Dataset entries
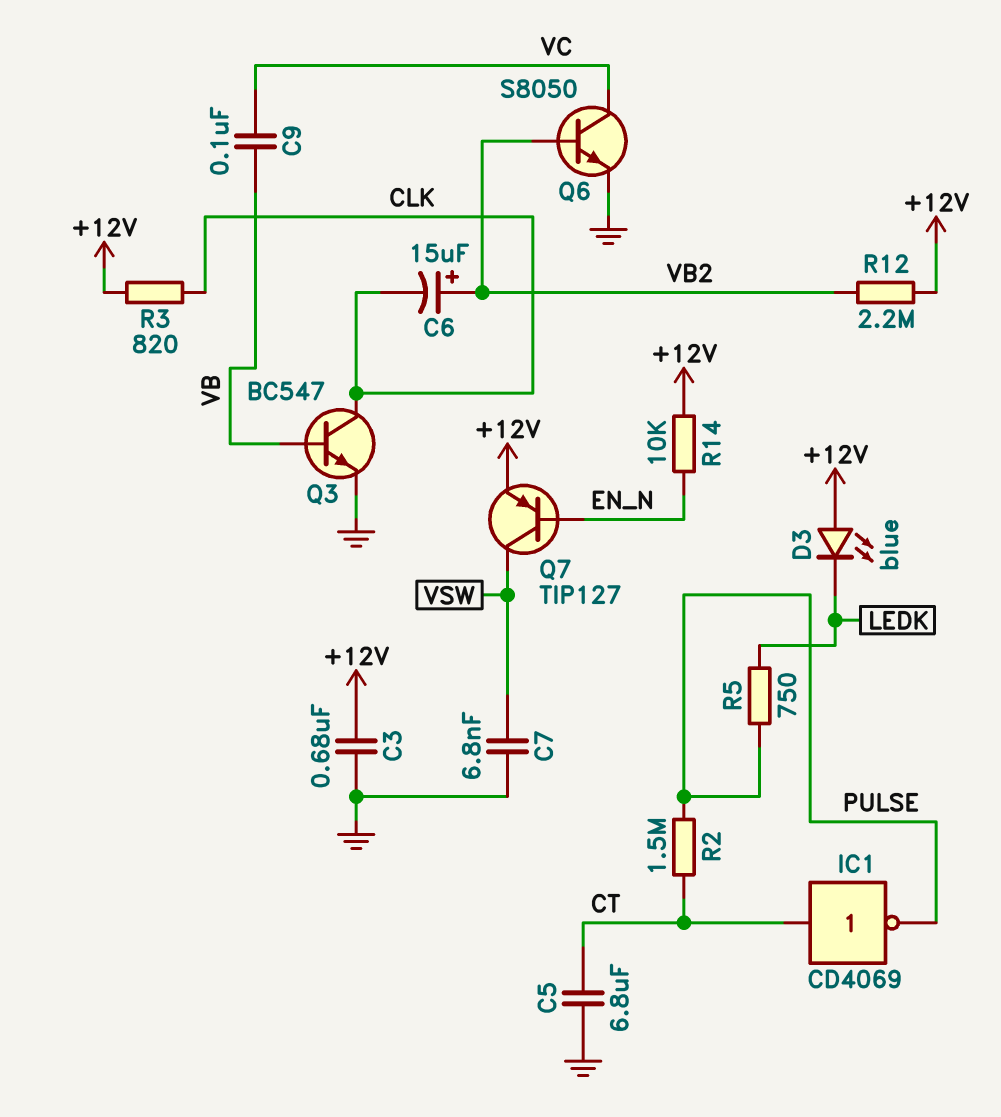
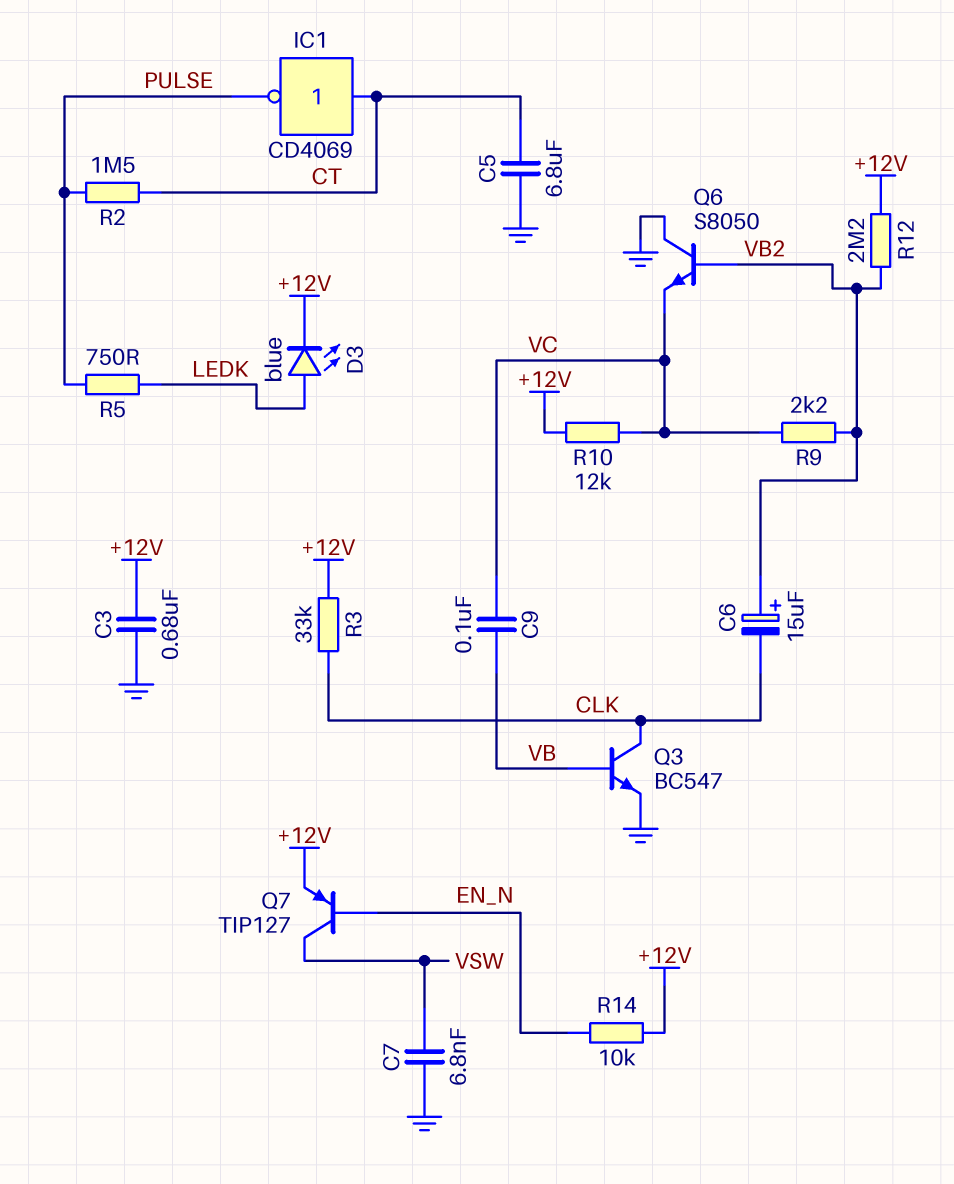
D3: LED blue (A +12V, K LEDK) -> LED blue (A LEDK, K +12V)
Q6: NPN S8050 (B VB2, C VC, E GND) -> NPN S8050 (B VB2, C GND, E VC)
R3: 820 (+12V, CLK) -> 33k (+12V, CLK)
R9: none -> 2.2k (VB2, VC)
R10: none -> 12k (+12V, VC)

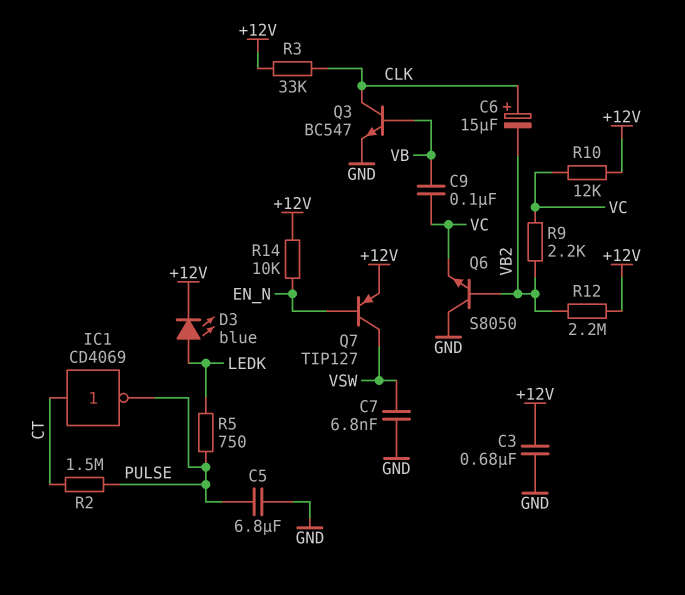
C5: 6.8uF (CT, GND) -> 6.8uF (GND, PULSE)
C6: 15uF (plus VB2, minus CLK) -> 15uF (plus CLK, minus VB2)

• **TASK GOAL**
Reproduce the entries exactly. Do not carry over any picture.

• **WRITTEN ANSWER**
D3: LED blue (A +12V, K LEDK) -> LED blue (A LEDK, K +12V)
Q6: NPN S8050 (B VB2, C VC, E GND) -> NPN S8050 (B VB2, C GND, E VC)
R3: 820 (+12V, CLK) -> 33k (+12V, CLK)
R9: none -> 2.2k (VB2, VC)
R10: none -> 12k (+12V, VC)

C5: 6.8uF (CT, GND) -> 6.8uF (GND, PULSE)
C6: 15uF (plus VB2, minus CLK) -> 15uF (plus CLK, minus VB2)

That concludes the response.